Goal of the exercise
Set down exactly, from the records below, the line with "BUZZER: KY-006 -> YL-44" through the line with "RGB pin R: RX -> D2", and nothing else.

Supplied records

........

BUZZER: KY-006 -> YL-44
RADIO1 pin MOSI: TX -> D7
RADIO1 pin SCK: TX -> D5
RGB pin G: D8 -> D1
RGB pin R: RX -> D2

........

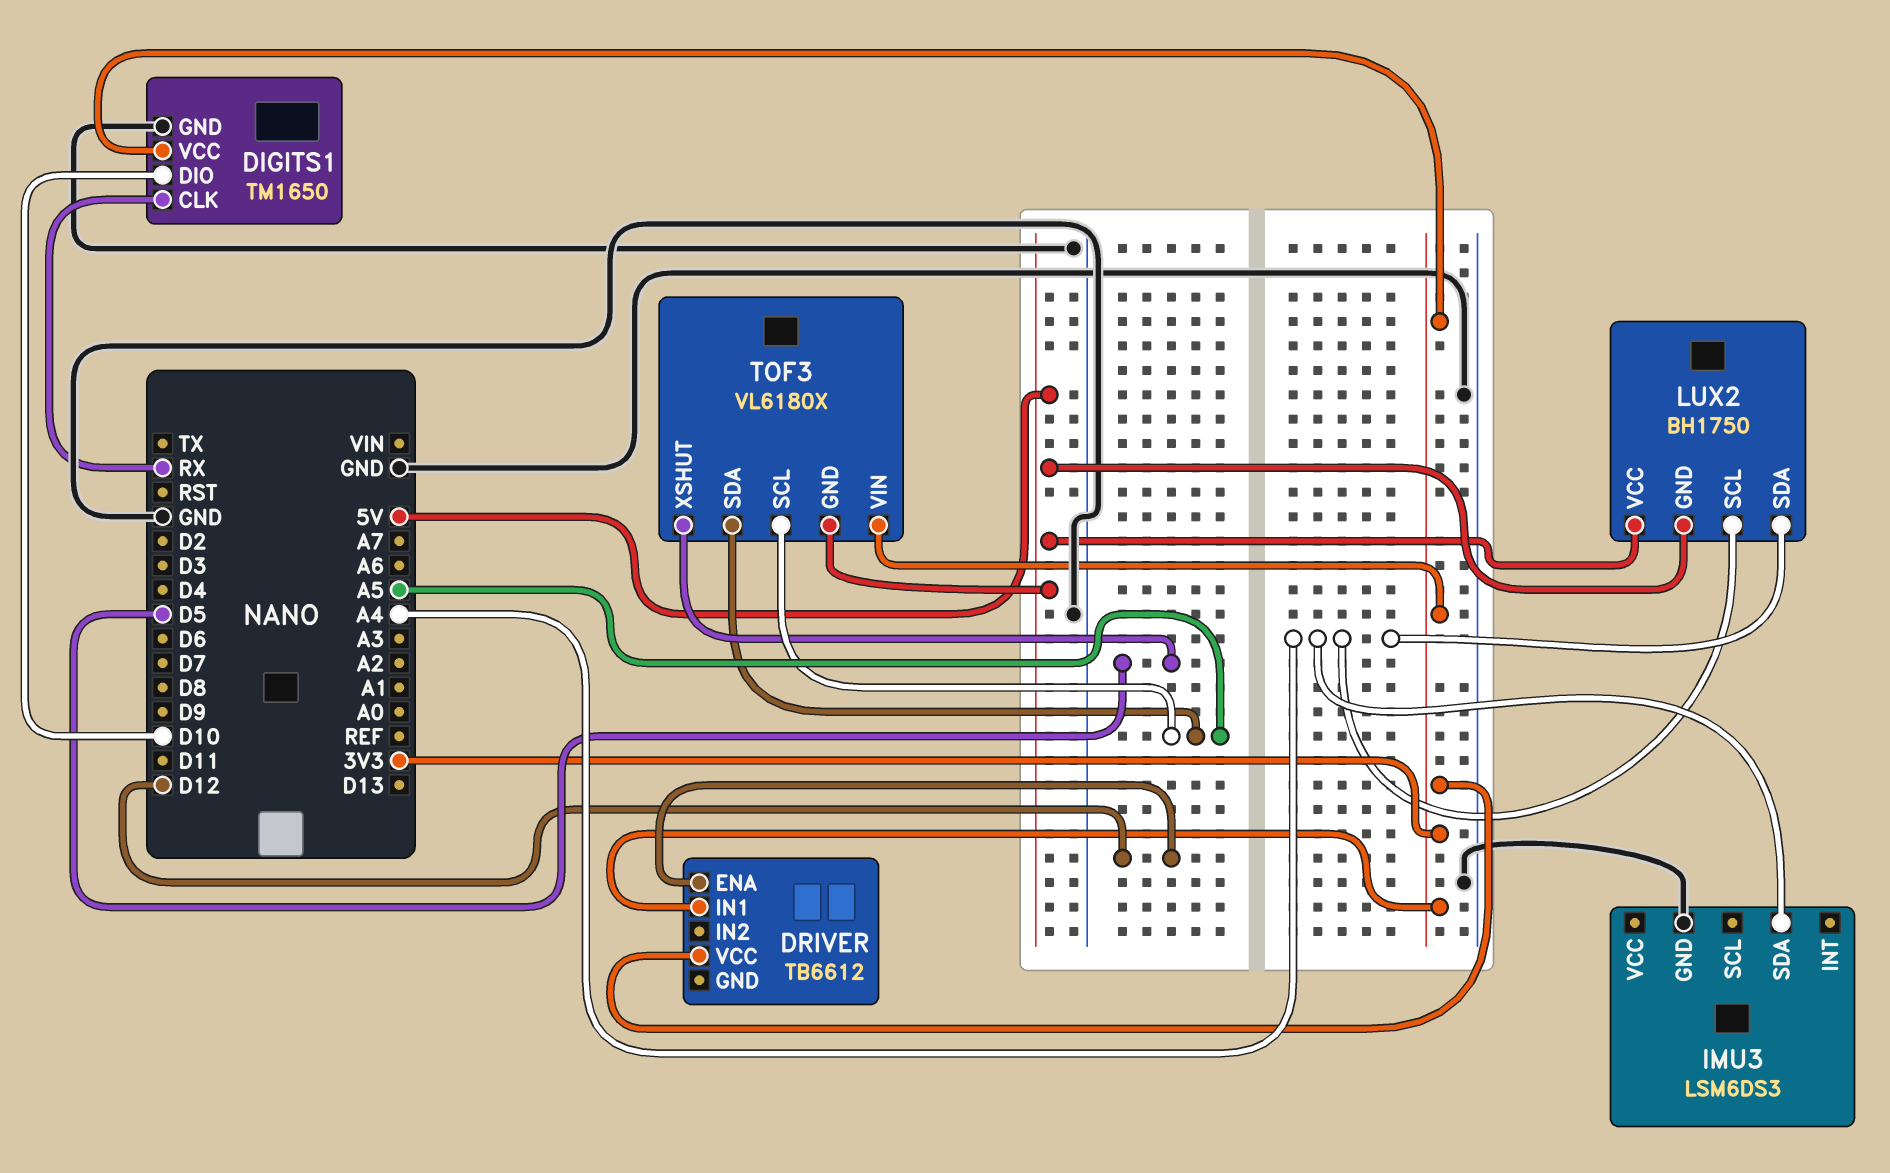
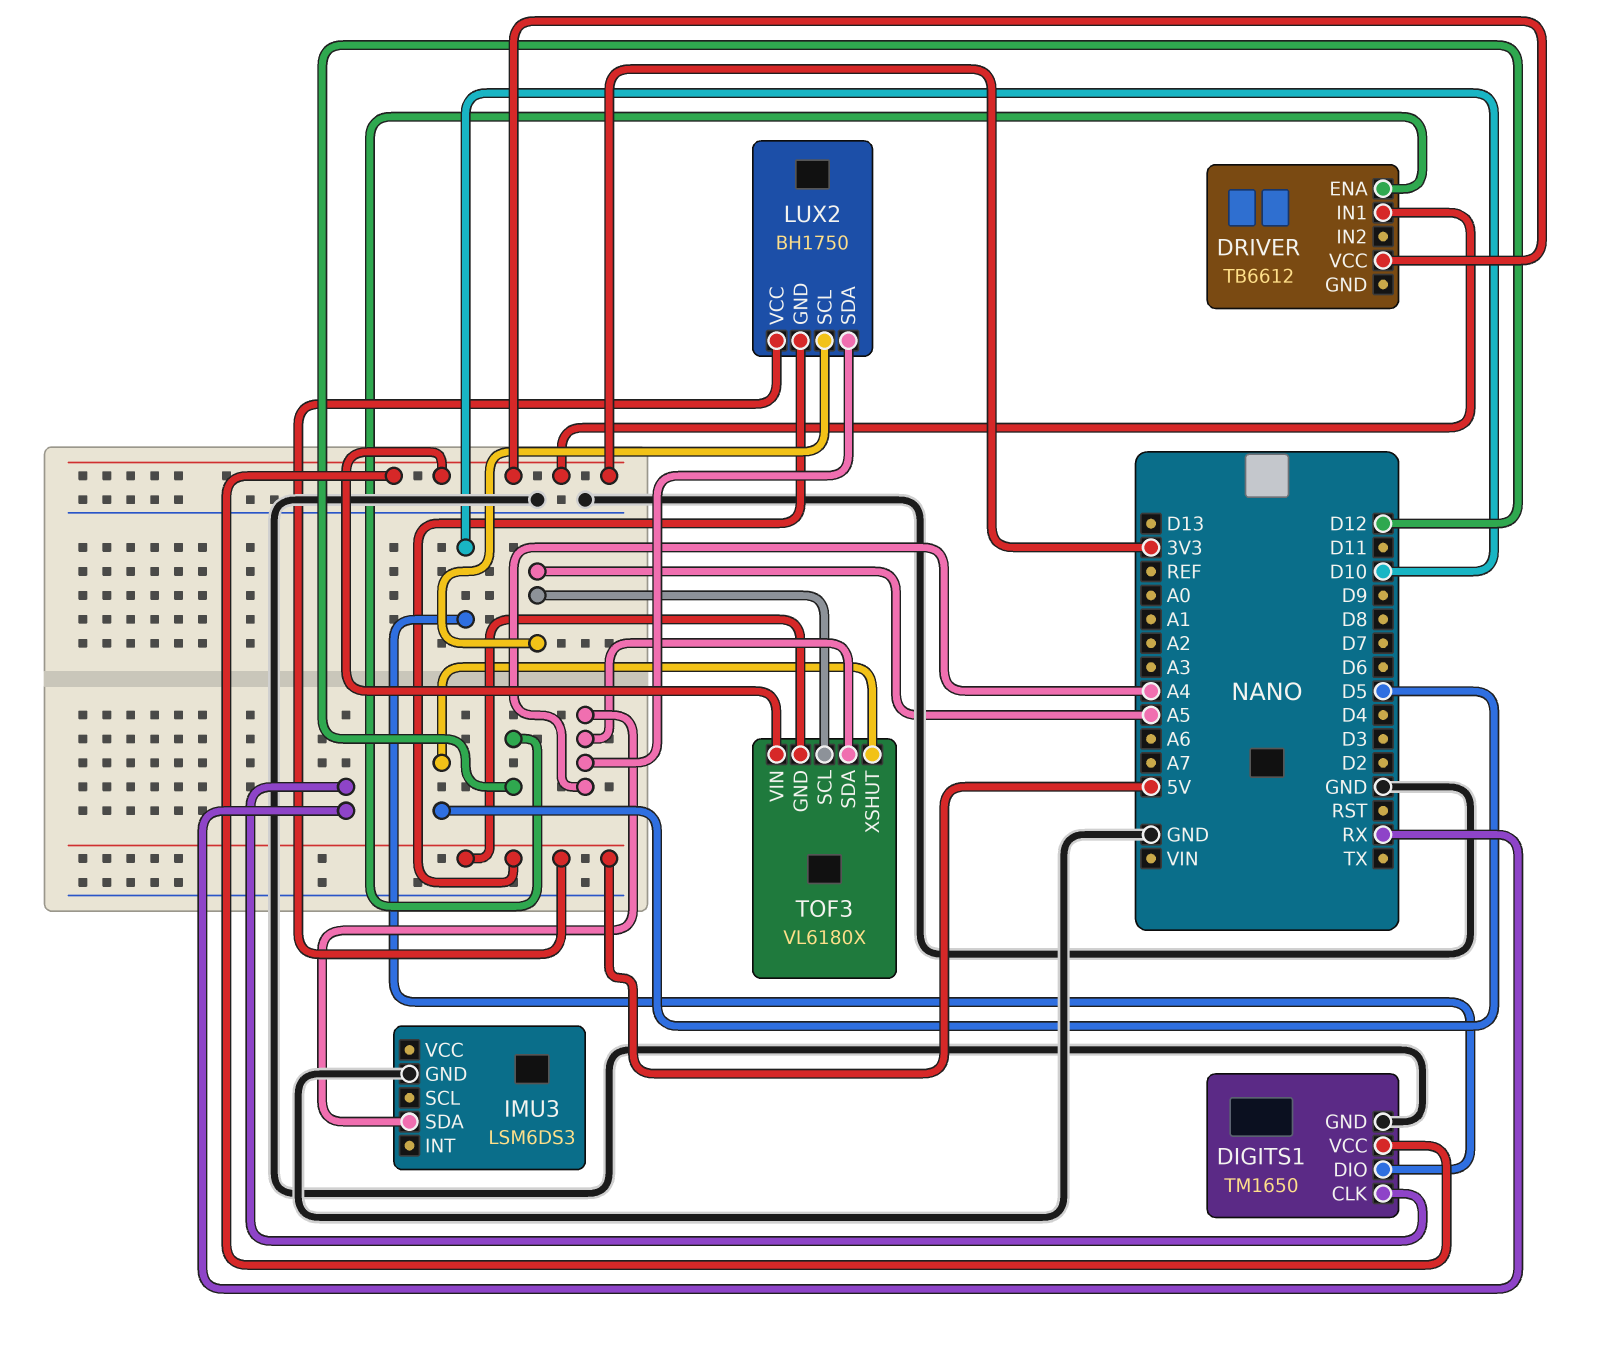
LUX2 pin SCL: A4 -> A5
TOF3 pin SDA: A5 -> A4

........

Task solution
BUZZER: KY-006 -> YL-44
RADIO1 pin MOSI: TX -> D7
RADIO1 pin SCK: TX -> D5
RGB pin G: D8 -> D1
RGB pin R: RX -> D2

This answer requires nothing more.